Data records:
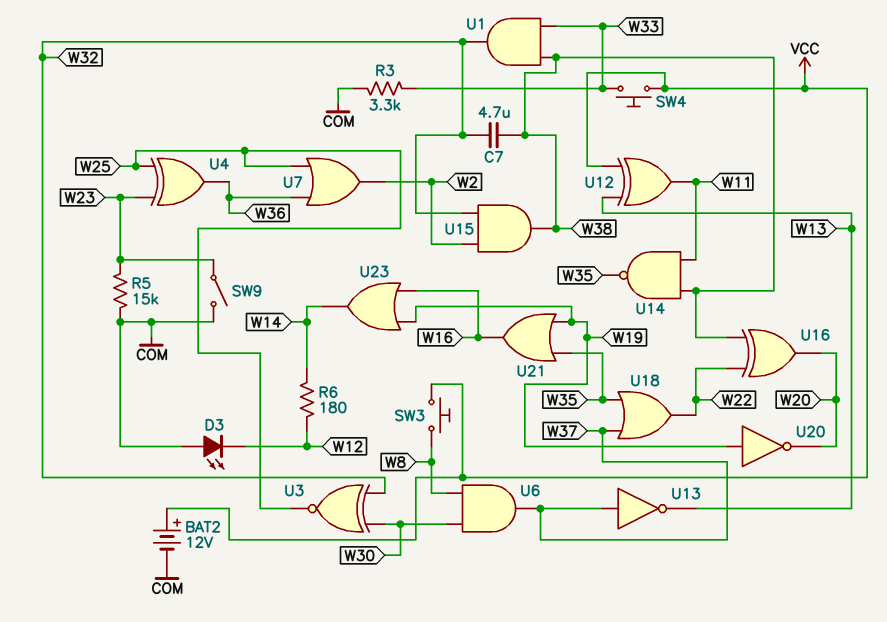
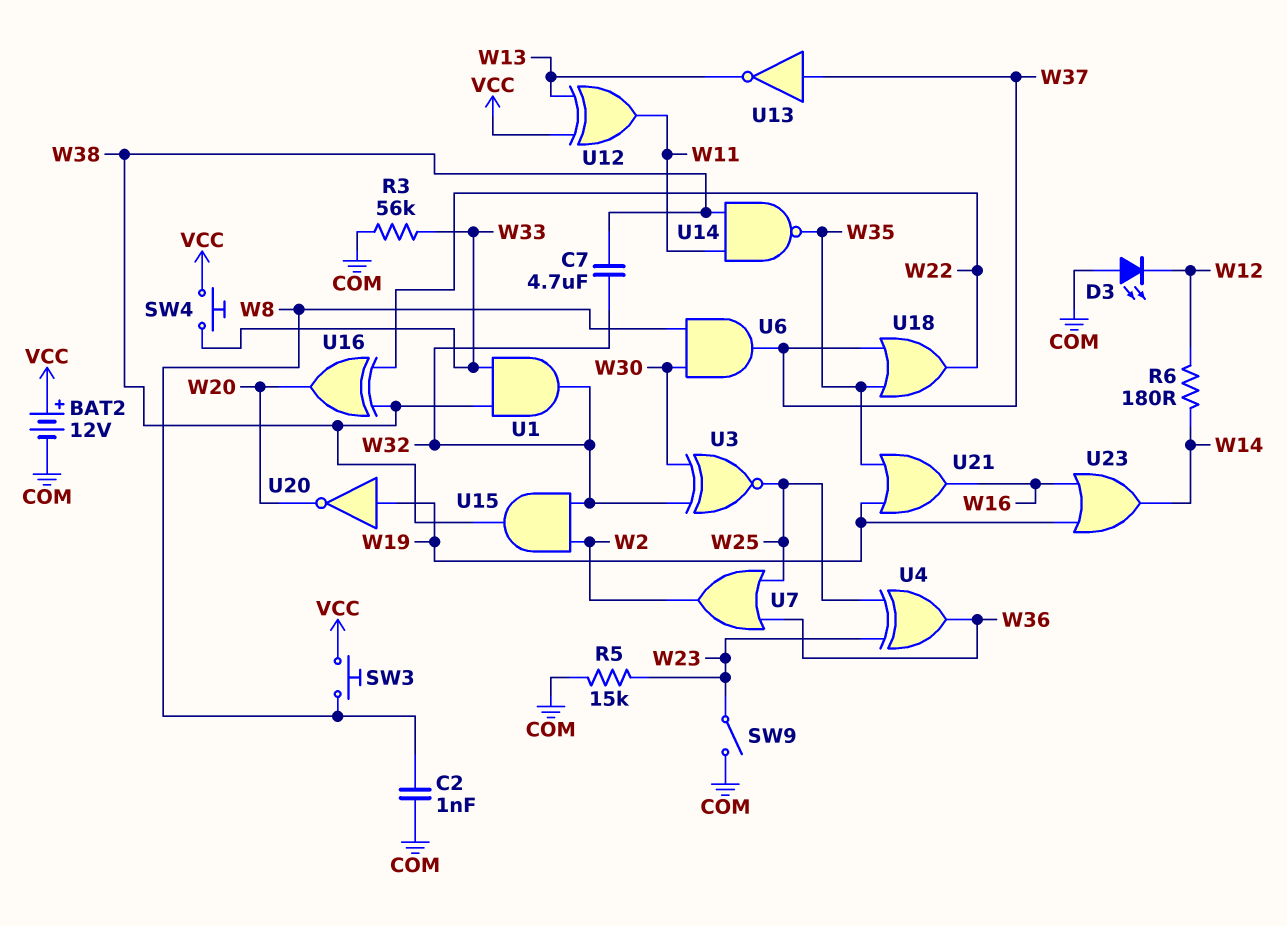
C2: none -> 1nF (COM, W8)
R3: 3.3k (COM, W33) -> 56k (COM, W33)

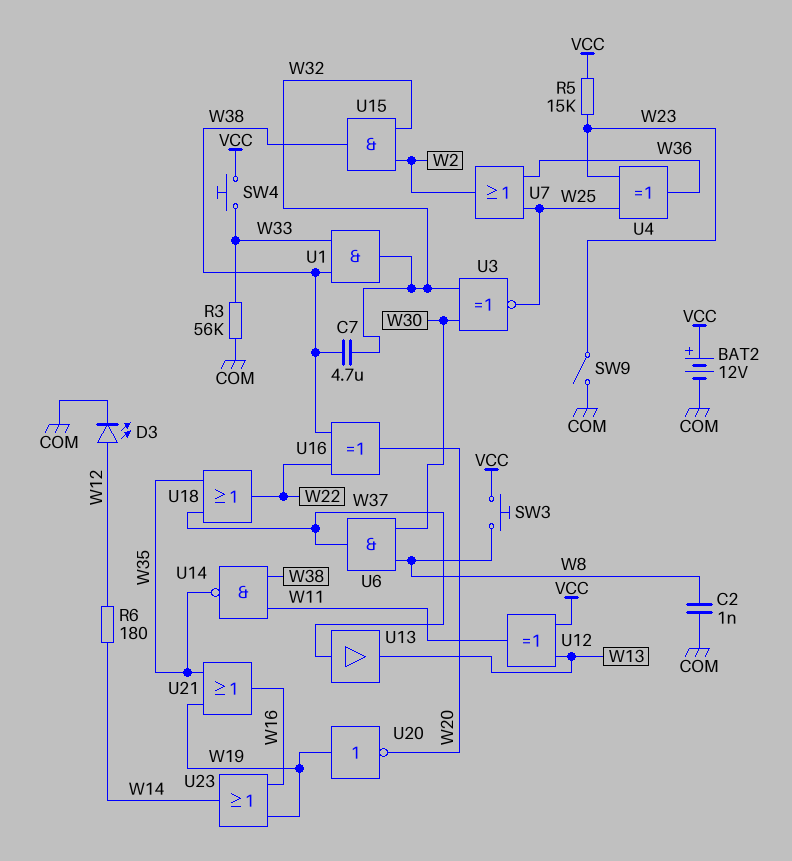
D3: LED (A COM, K W12) -> LED (A W12, K COM)
R5: 15k (COM, W23) -> 15k (VCC, W23)
U13: NOT (in W37, out W13) -> buffer (in W37, out W13)

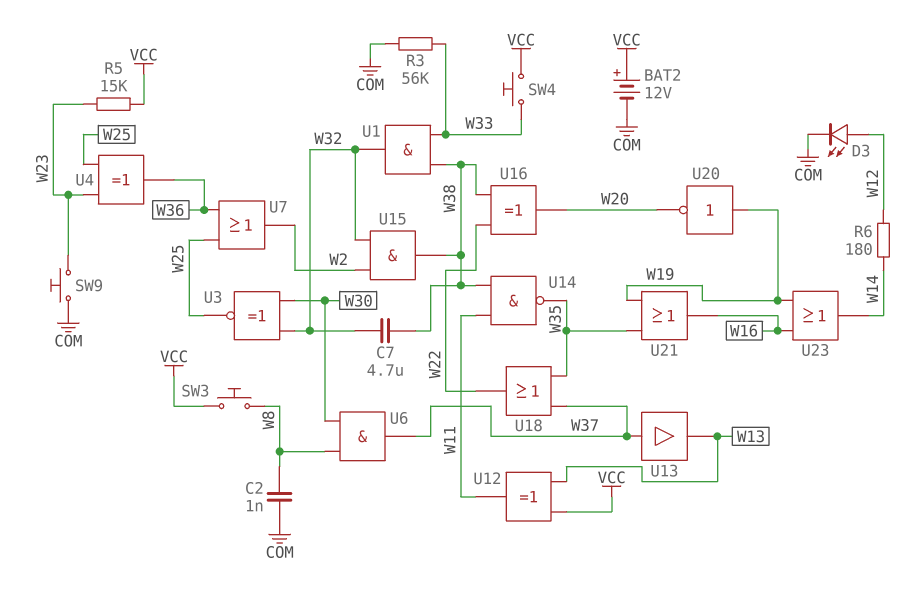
SW9: switch (COM, W23) -> button (COM, W23)

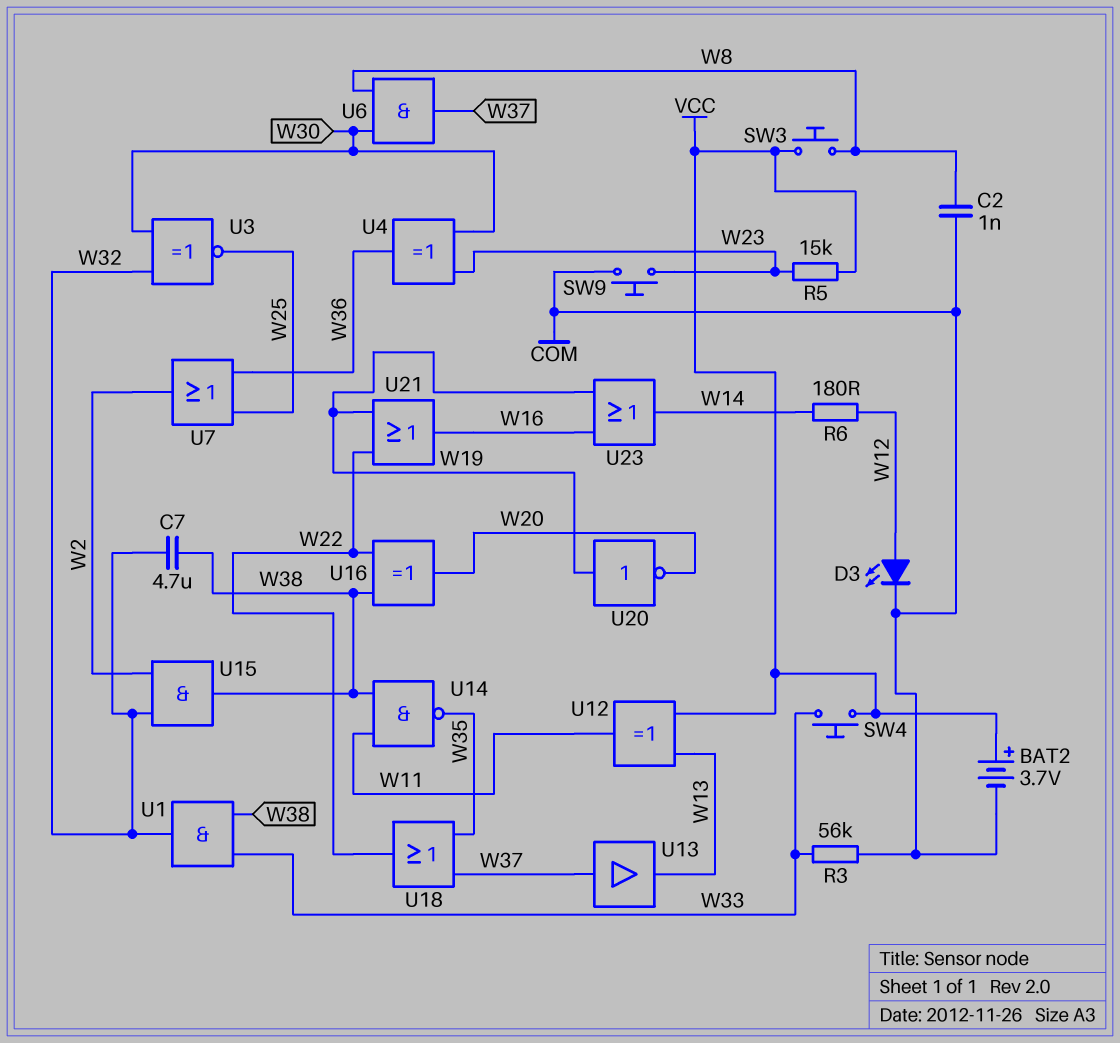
BAT2: 12V (plus VCC, minus COM) -> 3.7V (plus VCC, minus COM)
U4: XOR (in W23, in W25, out W36) -> XOR (in W23, in W30, out W36)
U21: OR (in W19, in W35, out W16) -> OR (in W19, in W22, out W16)

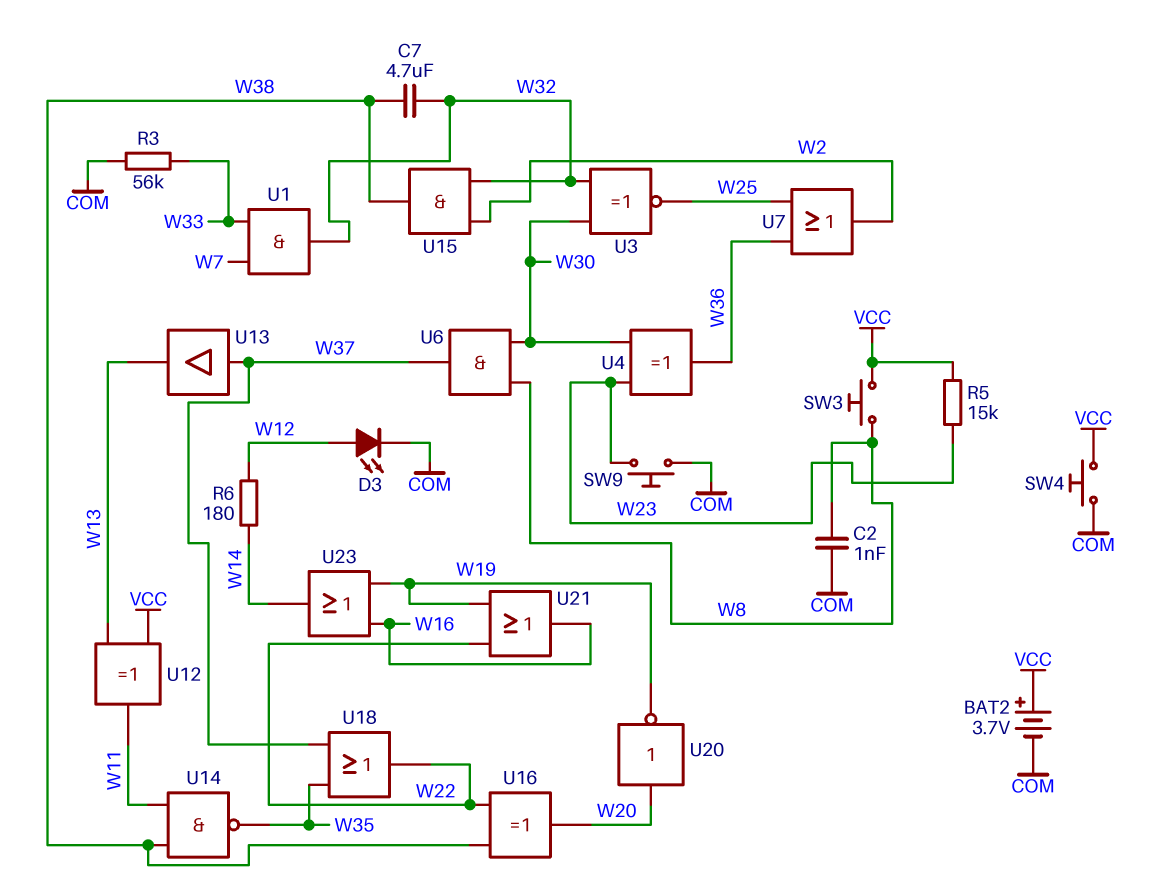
SW4: button (VCC, W33) -> button (COM, VCC)
U1: AND (in W33, in W38, out W32) -> AND (in W7, in W33, out W32)
U20: NOT (in W19, out W20) -> NOT (in W20, out W19)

• [Exercise details] The reply is to be one number, the count of lines in the records above that contain "button".

• [Solution] 2